Rows from a dataset

-------

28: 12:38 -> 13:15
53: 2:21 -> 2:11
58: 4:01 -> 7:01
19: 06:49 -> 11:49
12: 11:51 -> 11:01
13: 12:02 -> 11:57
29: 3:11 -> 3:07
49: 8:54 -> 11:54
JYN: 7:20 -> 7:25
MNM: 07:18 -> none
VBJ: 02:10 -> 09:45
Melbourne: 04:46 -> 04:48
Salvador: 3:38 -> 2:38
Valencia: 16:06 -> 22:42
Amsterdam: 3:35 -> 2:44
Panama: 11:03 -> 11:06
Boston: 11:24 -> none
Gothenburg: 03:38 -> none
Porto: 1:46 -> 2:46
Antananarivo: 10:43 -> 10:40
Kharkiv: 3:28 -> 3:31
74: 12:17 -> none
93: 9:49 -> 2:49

-------

> **TASK BRIEF**:
Copy out the rows, swapping every "none" for "blank" and leaving everything else unchanged.

> **WORKED SOLUTION**:
28: 12:38 -> 13:15
53: 2:21 -> 2:11
58: 4:01 -> 7:01
19: 06:49 -> 11:49
12: 11:51 -> 11:01
13: 12:02 -> 11:57
29: 3:11 -> 3:07
49: 8:54 -> 11:54
JYN: 7:20 -> 7:25
MNM: 07:18 -> blank
VBJ: 02:10 -> 09:45
Melbourne: 04:46 -> 04:48
Salvador: 3:38 -> 2:38
Valencia: 16:06 -> 22:42
Amsterdam: 3:35 -> 2:44
Panama: 11:03 -> 11:06
Boston: 11:24 -> blank
Gothenburg: 03:38 -> blank
Porto: 1:46 -> 2:46
Antananarivo: 10:43 -> 10:40
Kharkiv: 3:28 -> 3:31
74: 12:17 -> blank
93: 9:49 -> 2:49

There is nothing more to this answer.